### How to complete this task
How many lines of these entries include the string "SCALE"? State the number alone.

(Edit difference data)

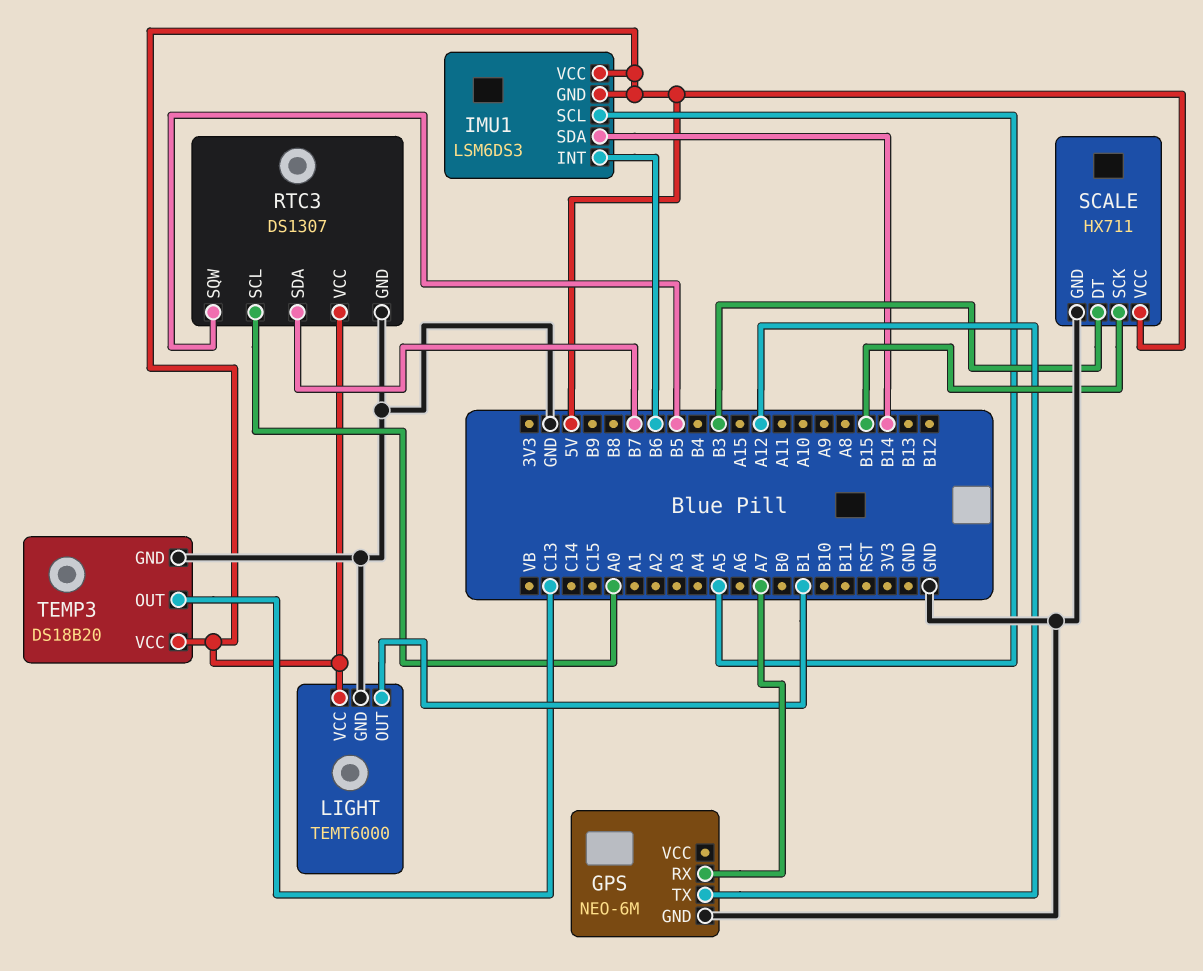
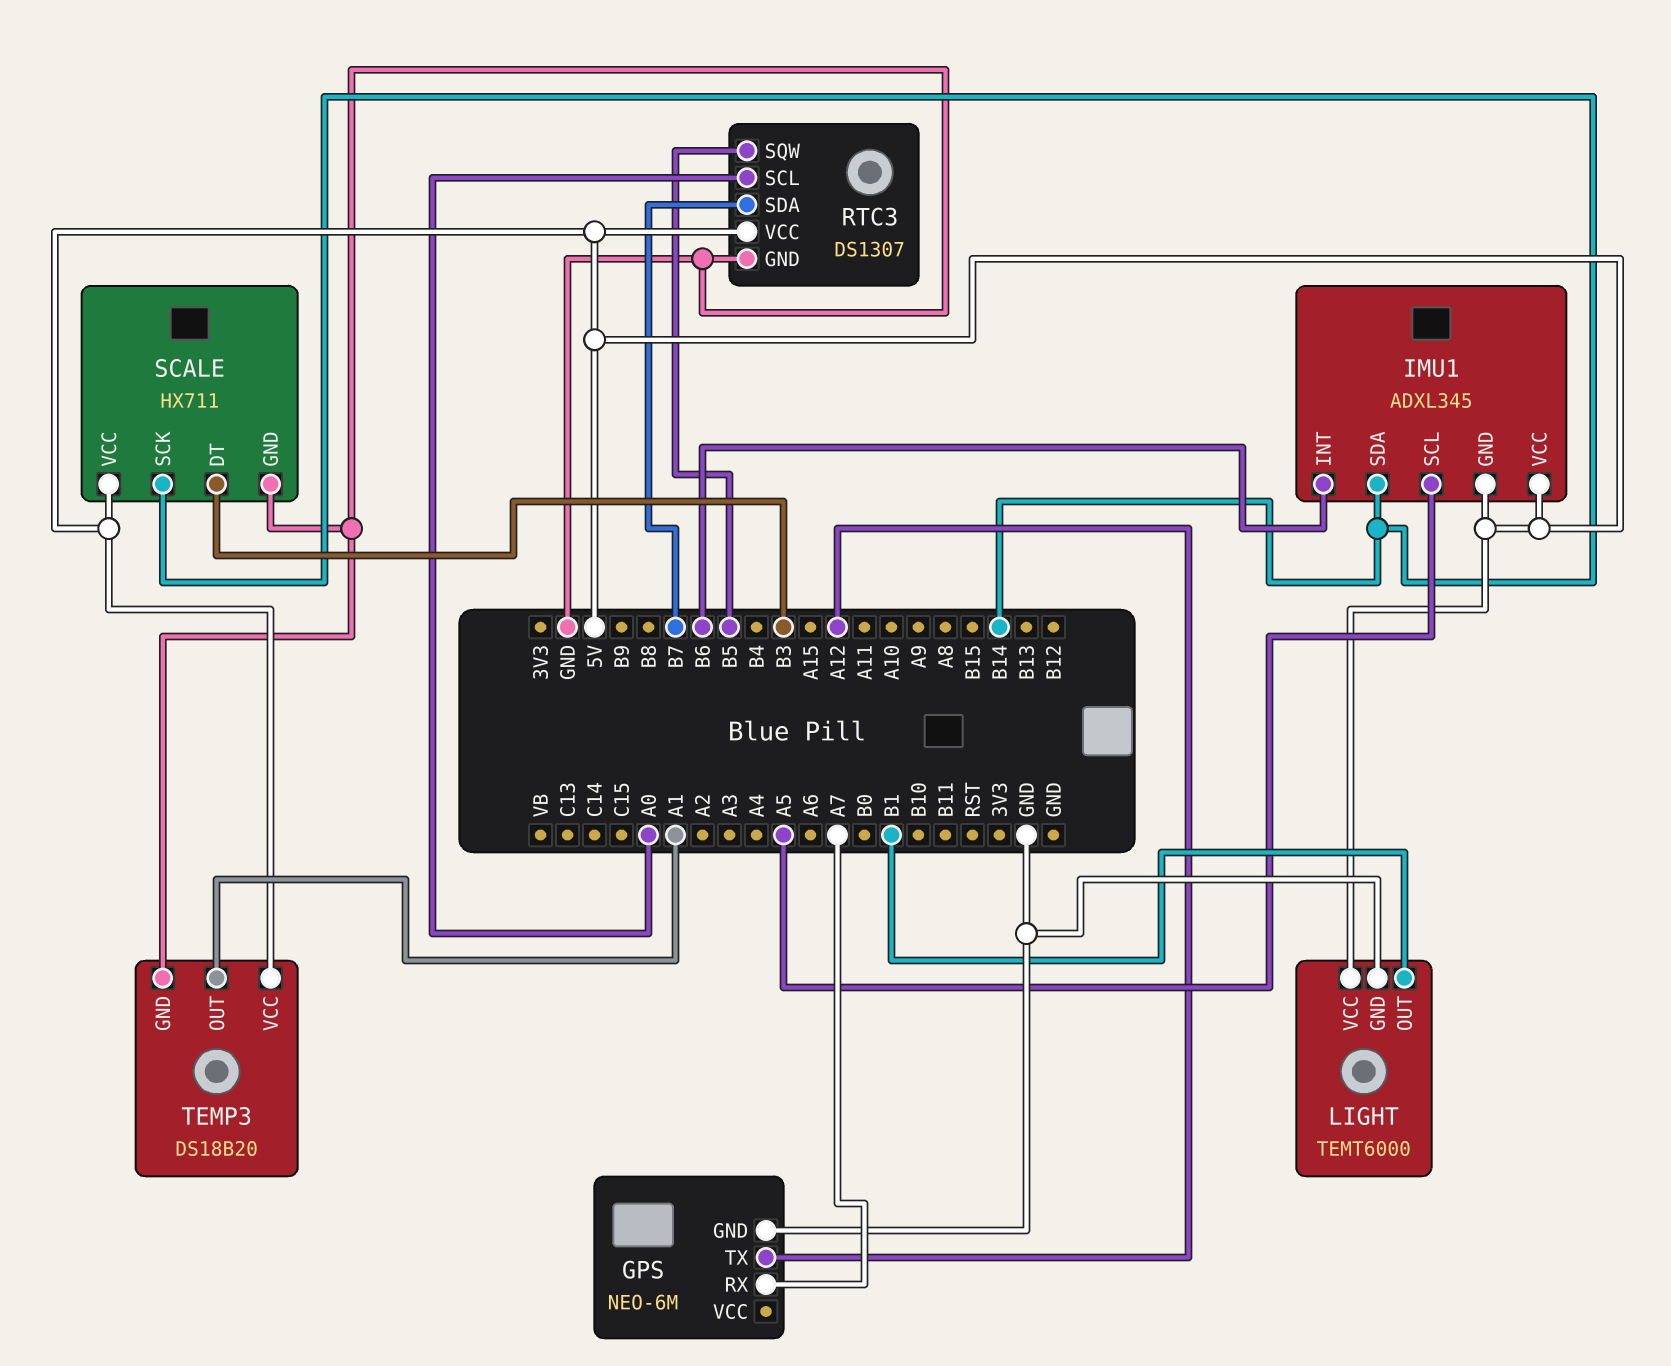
IMU1: LSM6DS3 -> ADXL345
SCALE pin SCK: B15 -> B14
TEMP3 pin OUT: C13 -> A1

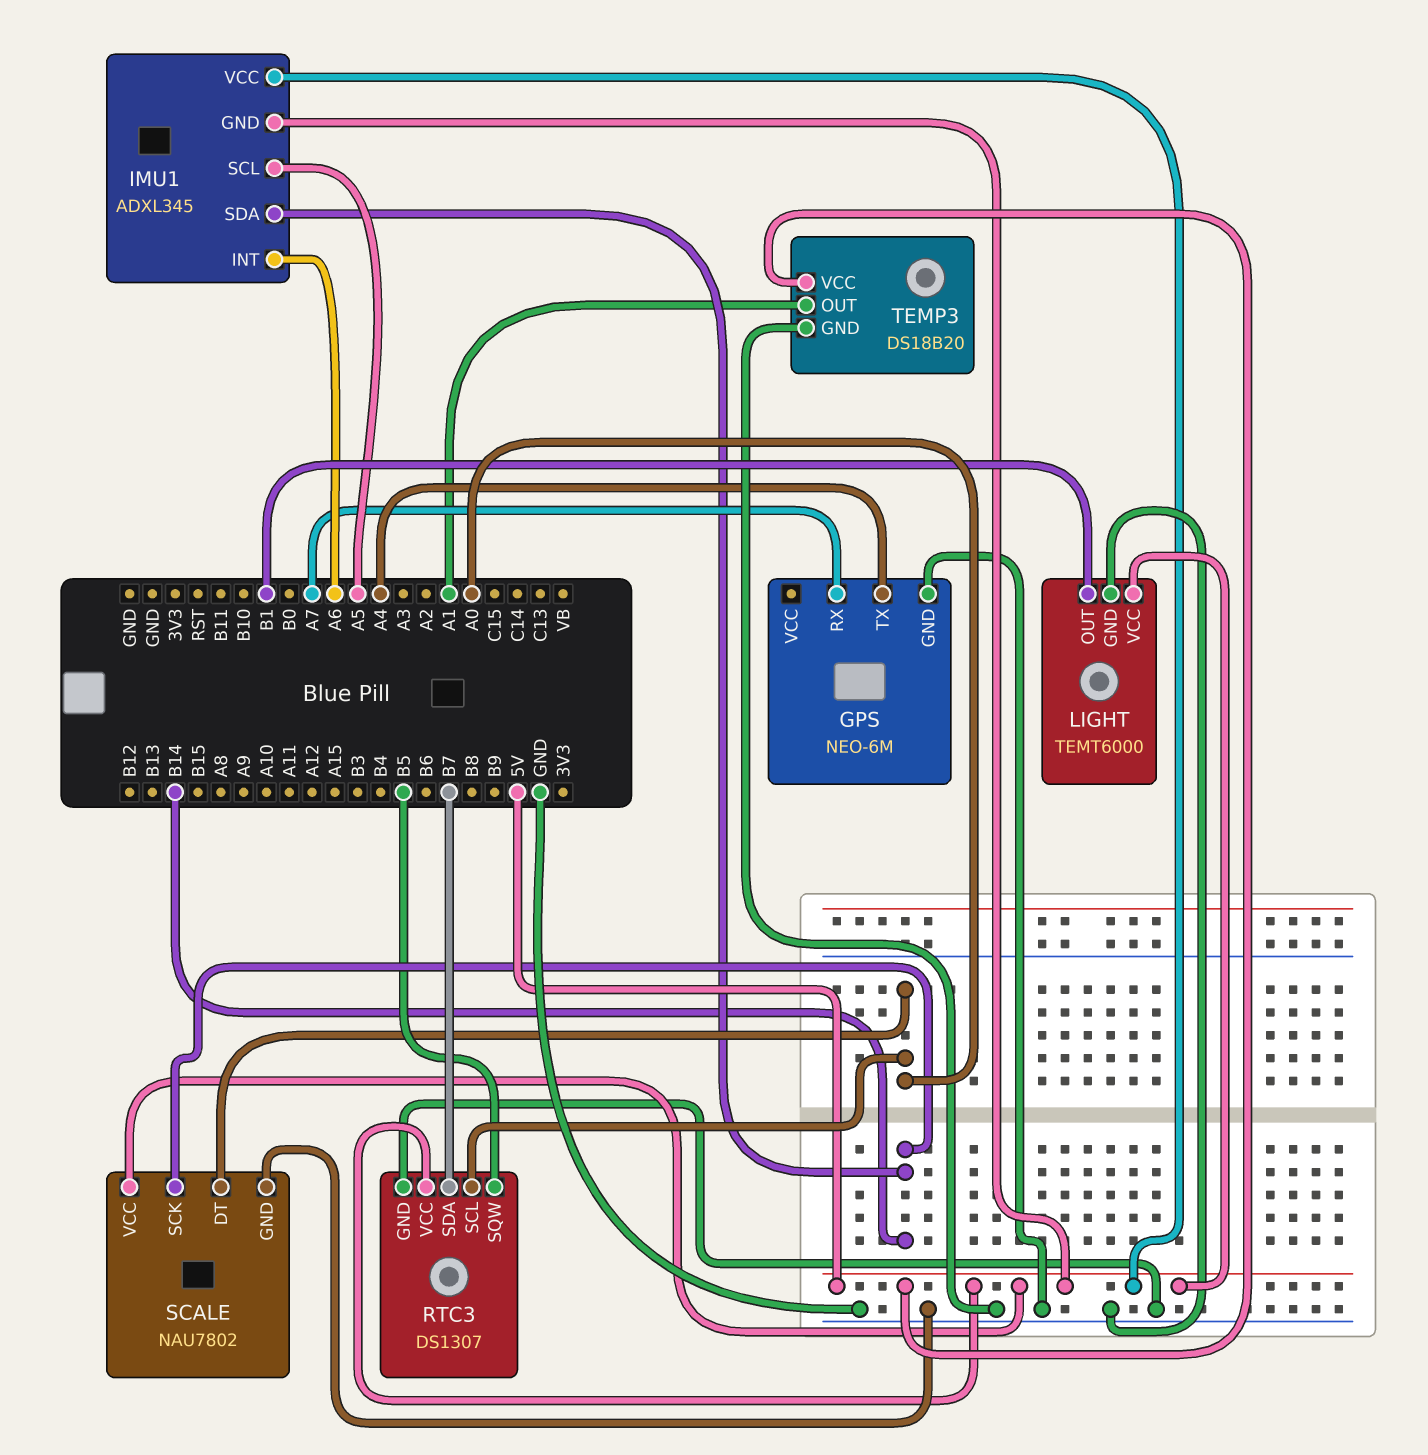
GPS pin TX: A12 -> A4
IMU1 pin INT: B6 -> A6
SCALE: HX711 -> NAU7802
SCALE pin DT: B3 -> A0

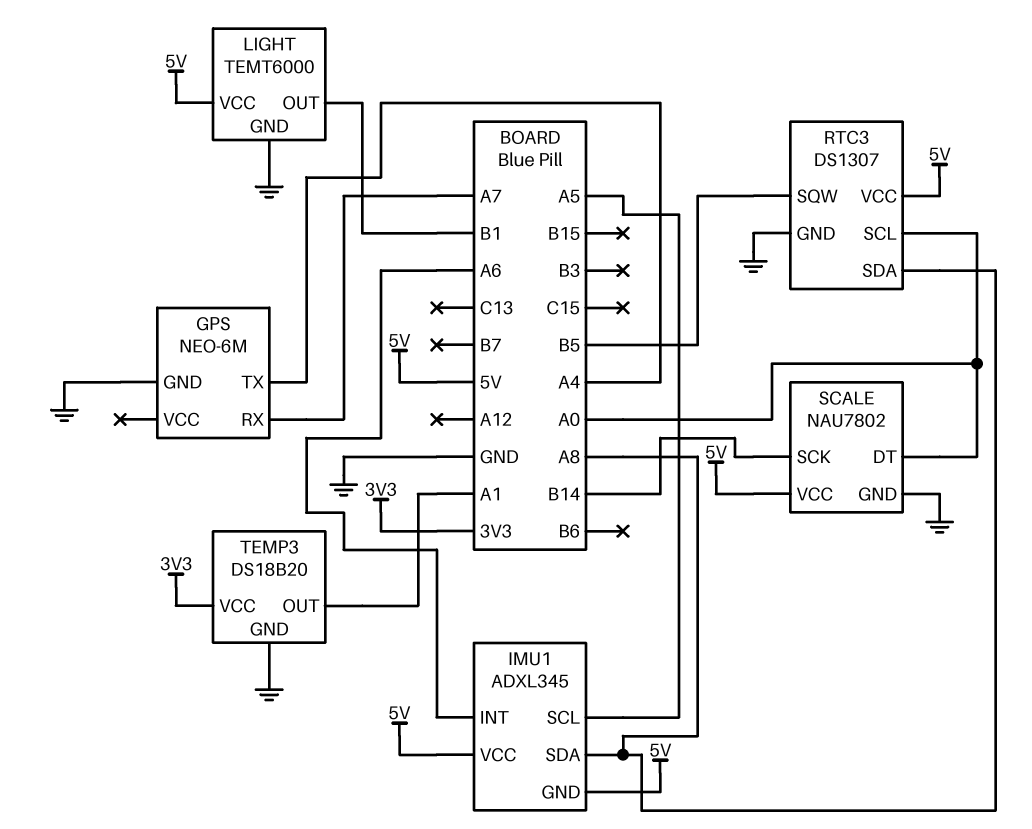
IMU1 pin SDA: B14 -> A8
RTC3 pin SDA: B7 -> A8
TEMP3 pin VCC: 5V -> 3V3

### Result of this exercise
3